Exercise - What you return must be an exact copy of the lines in the listing below between the line holding "none -> grey 1x1 brick [503,275,584,382]" and the line holding "red 1x1 plate [450,360,503,412]", inclusive, and nothing more.

Study material: Begin

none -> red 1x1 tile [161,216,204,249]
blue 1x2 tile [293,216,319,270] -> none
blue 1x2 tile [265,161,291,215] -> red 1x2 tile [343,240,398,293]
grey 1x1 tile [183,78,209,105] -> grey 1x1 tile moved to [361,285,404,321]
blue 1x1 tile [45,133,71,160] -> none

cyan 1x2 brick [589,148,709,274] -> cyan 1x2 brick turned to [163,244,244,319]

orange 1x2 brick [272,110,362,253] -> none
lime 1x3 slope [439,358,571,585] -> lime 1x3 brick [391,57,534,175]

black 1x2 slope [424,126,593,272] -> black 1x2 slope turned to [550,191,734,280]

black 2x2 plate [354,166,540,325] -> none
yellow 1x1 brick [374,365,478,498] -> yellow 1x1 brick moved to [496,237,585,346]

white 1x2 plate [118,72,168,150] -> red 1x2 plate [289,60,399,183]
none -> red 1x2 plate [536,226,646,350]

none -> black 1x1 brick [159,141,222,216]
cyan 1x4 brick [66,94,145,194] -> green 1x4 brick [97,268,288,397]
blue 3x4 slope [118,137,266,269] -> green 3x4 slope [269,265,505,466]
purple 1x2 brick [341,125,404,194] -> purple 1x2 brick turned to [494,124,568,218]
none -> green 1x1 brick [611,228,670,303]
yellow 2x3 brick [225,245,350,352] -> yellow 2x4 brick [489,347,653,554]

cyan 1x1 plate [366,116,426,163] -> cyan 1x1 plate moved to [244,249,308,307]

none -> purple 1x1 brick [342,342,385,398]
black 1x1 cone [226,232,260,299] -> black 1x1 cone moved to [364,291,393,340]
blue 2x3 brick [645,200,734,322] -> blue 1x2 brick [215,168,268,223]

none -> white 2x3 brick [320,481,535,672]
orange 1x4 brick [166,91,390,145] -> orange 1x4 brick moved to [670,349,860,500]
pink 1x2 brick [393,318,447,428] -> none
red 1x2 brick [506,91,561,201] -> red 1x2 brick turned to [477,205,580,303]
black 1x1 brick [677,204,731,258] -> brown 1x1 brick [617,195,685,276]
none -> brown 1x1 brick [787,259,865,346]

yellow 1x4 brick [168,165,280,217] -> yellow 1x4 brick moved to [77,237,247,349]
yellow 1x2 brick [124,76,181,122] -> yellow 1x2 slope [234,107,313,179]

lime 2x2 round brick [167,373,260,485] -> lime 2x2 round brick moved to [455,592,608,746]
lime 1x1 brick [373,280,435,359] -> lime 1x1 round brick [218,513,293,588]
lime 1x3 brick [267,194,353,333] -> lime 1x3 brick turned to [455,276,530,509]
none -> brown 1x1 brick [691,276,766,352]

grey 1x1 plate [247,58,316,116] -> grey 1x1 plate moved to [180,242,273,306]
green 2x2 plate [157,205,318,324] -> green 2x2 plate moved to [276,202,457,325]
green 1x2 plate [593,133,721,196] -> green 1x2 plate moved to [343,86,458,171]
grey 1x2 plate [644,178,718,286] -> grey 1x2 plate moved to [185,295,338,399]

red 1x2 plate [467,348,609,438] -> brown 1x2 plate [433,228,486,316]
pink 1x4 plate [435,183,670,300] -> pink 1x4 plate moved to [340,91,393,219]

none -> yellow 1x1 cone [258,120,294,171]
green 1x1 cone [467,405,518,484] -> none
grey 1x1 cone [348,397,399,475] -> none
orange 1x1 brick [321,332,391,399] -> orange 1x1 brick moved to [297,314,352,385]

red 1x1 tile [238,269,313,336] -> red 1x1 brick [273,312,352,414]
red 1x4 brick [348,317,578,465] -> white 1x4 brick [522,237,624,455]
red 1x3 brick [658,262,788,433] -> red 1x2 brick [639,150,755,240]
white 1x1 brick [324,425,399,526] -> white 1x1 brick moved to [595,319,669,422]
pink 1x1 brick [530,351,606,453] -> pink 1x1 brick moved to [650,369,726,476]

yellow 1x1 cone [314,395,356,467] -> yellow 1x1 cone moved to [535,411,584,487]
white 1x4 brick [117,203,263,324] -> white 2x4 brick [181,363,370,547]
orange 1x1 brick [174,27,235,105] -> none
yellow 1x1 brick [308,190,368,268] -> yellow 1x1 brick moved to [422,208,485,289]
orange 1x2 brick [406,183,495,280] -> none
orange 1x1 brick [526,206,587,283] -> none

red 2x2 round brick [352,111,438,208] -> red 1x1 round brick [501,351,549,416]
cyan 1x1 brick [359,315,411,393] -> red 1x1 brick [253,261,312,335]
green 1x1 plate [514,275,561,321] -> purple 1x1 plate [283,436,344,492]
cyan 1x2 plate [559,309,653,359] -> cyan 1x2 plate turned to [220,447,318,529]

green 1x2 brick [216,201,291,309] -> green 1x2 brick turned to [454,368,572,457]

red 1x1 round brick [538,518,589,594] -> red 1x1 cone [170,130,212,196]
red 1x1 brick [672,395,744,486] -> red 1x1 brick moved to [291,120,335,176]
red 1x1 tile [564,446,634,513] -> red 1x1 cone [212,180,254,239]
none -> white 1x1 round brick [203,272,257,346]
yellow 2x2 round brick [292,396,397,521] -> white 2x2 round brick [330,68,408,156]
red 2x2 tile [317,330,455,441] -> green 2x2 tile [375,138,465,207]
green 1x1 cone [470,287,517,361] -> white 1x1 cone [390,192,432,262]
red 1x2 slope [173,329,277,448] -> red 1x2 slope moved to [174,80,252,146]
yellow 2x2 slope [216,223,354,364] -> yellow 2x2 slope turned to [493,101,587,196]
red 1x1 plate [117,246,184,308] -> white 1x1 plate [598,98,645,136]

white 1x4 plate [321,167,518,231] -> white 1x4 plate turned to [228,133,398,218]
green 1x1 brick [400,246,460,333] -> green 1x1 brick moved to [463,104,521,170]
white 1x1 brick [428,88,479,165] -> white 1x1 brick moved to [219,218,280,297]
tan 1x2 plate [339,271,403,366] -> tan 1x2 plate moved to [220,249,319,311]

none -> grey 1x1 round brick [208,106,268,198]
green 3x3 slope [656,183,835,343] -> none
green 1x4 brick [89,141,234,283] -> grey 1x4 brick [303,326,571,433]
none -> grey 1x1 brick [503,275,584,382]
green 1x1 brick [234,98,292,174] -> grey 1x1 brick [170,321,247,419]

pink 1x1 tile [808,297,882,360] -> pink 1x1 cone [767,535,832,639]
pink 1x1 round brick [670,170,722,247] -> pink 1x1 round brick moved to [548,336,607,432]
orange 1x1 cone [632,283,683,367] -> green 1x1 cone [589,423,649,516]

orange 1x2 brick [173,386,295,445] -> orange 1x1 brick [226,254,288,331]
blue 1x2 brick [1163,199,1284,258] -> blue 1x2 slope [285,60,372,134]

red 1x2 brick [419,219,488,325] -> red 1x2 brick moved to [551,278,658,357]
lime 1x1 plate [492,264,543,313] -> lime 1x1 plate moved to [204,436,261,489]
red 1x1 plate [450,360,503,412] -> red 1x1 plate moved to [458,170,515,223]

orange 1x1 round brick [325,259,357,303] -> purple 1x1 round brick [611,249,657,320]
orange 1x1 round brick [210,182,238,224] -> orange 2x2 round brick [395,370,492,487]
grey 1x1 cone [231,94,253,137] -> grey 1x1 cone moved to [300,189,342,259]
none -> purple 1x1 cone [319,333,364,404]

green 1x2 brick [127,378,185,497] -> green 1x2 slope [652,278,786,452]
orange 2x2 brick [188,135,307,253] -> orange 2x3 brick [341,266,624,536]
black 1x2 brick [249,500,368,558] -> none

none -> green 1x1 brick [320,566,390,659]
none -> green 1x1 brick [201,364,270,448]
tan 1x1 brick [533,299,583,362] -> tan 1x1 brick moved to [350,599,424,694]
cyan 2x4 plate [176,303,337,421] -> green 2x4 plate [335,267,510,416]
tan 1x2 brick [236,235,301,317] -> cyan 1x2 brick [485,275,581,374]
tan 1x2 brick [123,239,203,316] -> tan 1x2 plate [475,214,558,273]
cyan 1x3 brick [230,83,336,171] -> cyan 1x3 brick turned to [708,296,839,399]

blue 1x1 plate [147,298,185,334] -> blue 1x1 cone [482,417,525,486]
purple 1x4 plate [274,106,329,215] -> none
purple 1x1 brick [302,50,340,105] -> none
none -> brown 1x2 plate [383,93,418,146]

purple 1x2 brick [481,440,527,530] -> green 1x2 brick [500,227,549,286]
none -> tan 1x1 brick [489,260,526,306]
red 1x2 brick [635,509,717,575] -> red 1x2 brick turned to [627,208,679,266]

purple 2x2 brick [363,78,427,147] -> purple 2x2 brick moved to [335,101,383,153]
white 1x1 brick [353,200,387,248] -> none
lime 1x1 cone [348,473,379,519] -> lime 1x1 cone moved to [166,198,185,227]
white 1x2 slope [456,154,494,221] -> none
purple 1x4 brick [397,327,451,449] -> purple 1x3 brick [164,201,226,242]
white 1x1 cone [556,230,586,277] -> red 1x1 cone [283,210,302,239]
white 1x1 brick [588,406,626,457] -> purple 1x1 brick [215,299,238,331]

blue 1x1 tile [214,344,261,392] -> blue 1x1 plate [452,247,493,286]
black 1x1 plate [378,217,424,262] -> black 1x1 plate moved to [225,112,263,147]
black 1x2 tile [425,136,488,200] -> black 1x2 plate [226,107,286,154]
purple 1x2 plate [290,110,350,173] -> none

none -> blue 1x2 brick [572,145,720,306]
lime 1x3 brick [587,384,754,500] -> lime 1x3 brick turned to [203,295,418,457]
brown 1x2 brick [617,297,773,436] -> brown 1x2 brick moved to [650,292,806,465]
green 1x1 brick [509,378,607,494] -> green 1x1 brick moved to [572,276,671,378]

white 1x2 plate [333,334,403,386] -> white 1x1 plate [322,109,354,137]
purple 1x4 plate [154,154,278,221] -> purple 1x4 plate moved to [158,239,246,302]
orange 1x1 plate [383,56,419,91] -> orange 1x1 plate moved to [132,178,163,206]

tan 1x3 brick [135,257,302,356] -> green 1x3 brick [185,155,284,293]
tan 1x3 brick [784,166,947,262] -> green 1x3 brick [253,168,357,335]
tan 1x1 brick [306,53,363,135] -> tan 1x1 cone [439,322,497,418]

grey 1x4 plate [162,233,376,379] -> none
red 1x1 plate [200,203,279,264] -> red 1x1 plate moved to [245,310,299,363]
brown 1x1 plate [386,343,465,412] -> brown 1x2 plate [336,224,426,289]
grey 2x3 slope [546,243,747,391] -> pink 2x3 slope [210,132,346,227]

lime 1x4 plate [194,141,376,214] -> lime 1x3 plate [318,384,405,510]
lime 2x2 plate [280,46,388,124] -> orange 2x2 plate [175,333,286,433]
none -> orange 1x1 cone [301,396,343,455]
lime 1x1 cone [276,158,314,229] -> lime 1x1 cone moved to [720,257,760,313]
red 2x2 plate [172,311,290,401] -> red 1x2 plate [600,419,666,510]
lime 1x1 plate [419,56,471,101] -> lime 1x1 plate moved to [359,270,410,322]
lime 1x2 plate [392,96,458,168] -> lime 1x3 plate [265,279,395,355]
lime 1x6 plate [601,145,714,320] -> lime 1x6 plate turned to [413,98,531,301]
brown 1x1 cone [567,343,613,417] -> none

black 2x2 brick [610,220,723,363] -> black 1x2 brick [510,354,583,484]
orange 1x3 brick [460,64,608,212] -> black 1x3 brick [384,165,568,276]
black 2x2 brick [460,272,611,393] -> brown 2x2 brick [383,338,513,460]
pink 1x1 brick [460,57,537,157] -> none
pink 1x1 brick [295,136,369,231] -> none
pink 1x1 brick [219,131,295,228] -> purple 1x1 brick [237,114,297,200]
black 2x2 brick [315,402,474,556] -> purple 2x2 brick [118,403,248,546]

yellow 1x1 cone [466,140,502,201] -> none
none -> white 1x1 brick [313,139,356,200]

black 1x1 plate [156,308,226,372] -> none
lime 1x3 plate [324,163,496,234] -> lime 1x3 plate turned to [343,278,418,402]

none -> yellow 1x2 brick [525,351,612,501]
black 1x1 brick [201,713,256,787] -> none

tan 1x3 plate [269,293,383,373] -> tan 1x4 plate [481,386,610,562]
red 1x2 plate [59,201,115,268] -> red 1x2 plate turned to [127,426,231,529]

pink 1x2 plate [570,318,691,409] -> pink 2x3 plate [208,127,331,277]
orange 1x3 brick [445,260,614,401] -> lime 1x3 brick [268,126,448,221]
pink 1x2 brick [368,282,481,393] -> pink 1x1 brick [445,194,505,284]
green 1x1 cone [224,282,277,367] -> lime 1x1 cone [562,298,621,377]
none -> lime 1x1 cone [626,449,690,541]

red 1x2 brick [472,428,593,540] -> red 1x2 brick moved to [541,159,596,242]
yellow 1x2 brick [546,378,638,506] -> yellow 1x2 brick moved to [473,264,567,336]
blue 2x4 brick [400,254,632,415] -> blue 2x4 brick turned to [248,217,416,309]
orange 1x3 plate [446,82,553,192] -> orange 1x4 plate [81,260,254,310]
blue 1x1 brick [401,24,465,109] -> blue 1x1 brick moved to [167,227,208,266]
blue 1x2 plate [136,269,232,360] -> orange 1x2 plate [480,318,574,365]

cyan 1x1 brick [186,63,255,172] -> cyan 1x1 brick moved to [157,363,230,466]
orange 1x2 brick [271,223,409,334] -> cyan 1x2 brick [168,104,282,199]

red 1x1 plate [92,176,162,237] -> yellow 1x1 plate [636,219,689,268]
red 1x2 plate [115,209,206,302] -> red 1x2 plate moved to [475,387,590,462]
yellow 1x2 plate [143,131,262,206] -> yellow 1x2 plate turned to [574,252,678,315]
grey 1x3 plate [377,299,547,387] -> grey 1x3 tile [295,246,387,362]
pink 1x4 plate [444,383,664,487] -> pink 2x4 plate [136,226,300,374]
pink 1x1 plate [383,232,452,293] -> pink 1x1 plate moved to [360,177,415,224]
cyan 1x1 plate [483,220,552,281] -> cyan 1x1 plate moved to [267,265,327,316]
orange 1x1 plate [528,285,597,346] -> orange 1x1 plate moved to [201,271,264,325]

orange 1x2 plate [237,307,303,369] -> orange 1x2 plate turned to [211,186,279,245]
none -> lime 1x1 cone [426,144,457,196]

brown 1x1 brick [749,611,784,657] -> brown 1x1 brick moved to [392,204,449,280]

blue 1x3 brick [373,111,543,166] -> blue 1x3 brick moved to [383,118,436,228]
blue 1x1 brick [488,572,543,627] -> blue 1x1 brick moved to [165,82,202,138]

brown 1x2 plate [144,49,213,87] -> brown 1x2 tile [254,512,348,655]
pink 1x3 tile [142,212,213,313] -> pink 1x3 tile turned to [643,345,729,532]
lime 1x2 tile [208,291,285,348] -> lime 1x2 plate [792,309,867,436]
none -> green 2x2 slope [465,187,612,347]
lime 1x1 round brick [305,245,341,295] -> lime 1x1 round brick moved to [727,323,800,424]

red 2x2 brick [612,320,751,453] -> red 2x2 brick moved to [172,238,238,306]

Study material: End

Task answer -
none -> grey 1x1 brick [503,275,584,382]
green 1x1 brick [234,98,292,174] -> grey 1x1 brick [170,321,247,419]

pink 1x1 tile [808,297,882,360] -> pink 1x1 cone [767,535,832,639]
pink 1x1 round brick [670,170,722,247] -> pink 1x1 round brick moved to [548,336,607,432]
orange 1x1 cone [632,283,683,367] -> green 1x1 cone [589,423,649,516]

orange 1x2 brick [173,386,295,445] -> orange 1x1 brick [226,254,288,331]
blue 1x2 brick [1163,199,1284,258] -> blue 1x2 slope [285,60,372,134]

red 1x2 brick [419,219,488,325] -> red 1x2 brick moved to [551,278,658,357]
lime 1x1 plate [492,264,543,313] -> lime 1x1 plate moved to [204,436,261,489]
red 1x1 plate [450,360,503,412] -> red 1x1 plate moved to [458,170,515,223]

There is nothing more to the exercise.